Your objective: Each entry is to be output precisely as it appears.

Collection entries:

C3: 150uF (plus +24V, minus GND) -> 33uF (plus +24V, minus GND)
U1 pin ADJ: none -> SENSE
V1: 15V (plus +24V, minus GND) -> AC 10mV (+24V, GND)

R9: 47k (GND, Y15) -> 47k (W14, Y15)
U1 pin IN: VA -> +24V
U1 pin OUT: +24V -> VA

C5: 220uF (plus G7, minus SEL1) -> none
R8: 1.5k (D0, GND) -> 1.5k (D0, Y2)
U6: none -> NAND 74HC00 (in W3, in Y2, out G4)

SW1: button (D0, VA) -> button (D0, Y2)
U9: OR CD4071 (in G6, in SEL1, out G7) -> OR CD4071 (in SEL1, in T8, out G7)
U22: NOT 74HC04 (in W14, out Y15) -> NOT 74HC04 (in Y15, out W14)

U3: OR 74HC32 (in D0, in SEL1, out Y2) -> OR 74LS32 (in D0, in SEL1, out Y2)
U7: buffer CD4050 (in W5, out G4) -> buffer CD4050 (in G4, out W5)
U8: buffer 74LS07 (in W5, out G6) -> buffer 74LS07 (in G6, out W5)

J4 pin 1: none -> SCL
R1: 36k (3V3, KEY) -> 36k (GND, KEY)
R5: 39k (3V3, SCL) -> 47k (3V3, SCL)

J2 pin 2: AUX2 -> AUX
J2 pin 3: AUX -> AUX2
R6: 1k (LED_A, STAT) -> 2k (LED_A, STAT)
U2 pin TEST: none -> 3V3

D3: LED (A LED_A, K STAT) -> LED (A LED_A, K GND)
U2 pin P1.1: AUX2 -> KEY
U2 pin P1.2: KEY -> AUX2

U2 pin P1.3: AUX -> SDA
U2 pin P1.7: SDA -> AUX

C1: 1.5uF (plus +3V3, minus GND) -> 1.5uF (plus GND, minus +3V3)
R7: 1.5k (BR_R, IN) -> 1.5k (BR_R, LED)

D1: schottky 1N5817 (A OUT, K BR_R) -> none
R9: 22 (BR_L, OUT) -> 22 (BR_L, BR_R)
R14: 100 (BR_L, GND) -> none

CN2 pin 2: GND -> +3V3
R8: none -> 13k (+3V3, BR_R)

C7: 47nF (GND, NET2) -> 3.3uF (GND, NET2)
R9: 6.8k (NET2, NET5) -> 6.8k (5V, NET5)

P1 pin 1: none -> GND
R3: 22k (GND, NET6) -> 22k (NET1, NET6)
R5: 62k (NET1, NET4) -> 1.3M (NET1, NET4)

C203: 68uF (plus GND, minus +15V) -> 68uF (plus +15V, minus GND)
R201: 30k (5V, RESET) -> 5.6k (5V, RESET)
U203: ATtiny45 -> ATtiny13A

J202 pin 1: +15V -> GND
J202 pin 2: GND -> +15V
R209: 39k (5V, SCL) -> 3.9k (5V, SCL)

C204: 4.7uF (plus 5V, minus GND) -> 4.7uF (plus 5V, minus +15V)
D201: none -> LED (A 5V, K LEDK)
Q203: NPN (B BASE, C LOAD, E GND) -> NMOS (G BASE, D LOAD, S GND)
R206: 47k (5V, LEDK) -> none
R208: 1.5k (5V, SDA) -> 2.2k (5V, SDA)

Your response:
C3: 150uF (plus +24V, minus GND) -> 33uF (plus +24V, minus GND)
U1 pin ADJ: none -> SENSE
V1: 15V (plus +24V, minus GND) -> AC 10mV (+24V, GND)

R9: 47k (GND, Y15) -> 47k (W14, Y15)
U1 pin IN: VA -> +24V
U1 pin OUT: +24V -> VA

C5: 220uF (plus G7, minus SEL1) -> none
R8: 1.5k (D0, GND) -> 1.5k (D0, Y2)
U6: none -> NAND 74HC00 (in W3, in Y2, out G4)

SW1: button (D0, VA) -> button (D0, Y2)
U9: OR CD4071 (in G6, in SEL1, out G7) -> OR CD4071 (in SEL1, in T8, out G7)
U22: NOT 74HC04 (in W14, out Y15) -> NOT 74HC04 (in Y15, out W14)

U3: OR 74HC32 (in D0, in SEL1, out Y2) -> OR 74LS32 (in D0, in SEL1, out Y2)
U7: buffer CD4050 (in W5, out G4) -> buffer CD4050 (in G4, out W5)
U8: buffer 74LS07 (in W5, out G6) -> buffer 74LS07 (in G6, out W5)

J4 pin 1: none -> SCL
R1: 36k (3V3, KEY) -> 36k (GND, KEY)
R5: 39k (3V3, SCL) -> 47k (3V3, SCL)

J2 pin 2: AUX2 -> AUX
J2 pin 3: AUX -> AUX2
R6: 1k (LED_A, STAT) -> 2k (LED_A, STAT)
U2 pin TEST: none -> 3V3

D3: LED (A LED_A, K STAT) -> LED (A LED_A, K GND)
U2 pin P1.1: AUX2 -> KEY
U2 pin P1.2: KEY -> AUX2

U2 pin P1.3: AUX -> SDA
U2 pin P1.7: SDA -> AUX

C1: 1.5uF (plus +3V3, minus GND) -> 1.5uF (plus GND, minus +3V3)
R7: 1.5k (BR_R, IN) -> 1.5k (BR_R, LED)

D1: schottky 1N5817 (A OUT, K BR_R) -> none
R9: 22 (BR_L, OUT) -> 22 (BR_L, BR_R)
R14: 100 (BR_L, GND) -> none

CN2 pin 2: GND -> +3V3
R8: none -> 13k (+3V3, BR_R)

C7: 47nF (GND, NET2) -> 3.3uF (GND, NET2)
R9: 6.8k (NET2, NET5) -> 6.8k (5V, NET5)

P1 pin 1: none -> GND
R3: 22k (GND, NET6) -> 22k (NET1, NET6)
R5: 62k (NET1, NET4) -> 1.3M (NET1, NET4)

C203: 68uF (plus GND, minus +15V) -> 68uF (plus +15V, minus GND)
R201: 30k (5V, RESET) -> 5.6k (5V, RESET)
U203: ATtiny45 -> ATtiny13A

J202 pin 1: +15V -> GND
J202 pin 2: GND -> +15V
R209: 39k (5V, SCL) -> 3.9k (5V, SCL)

C204: 4.7uF (plus 5V, minus GND) -> 4.7uF (plus 5V, minus +15V)
D201: none -> LED (A 5V, K LEDK)
Q203: NPN (B BASE, C LOAD, E GND) -> NMOS (G BASE, D LOAD, S GND)
R206: 47k (5V, LEDK) -> none
R208: 1.5k (5V, SDA) -> 2.2k (5V, SDA)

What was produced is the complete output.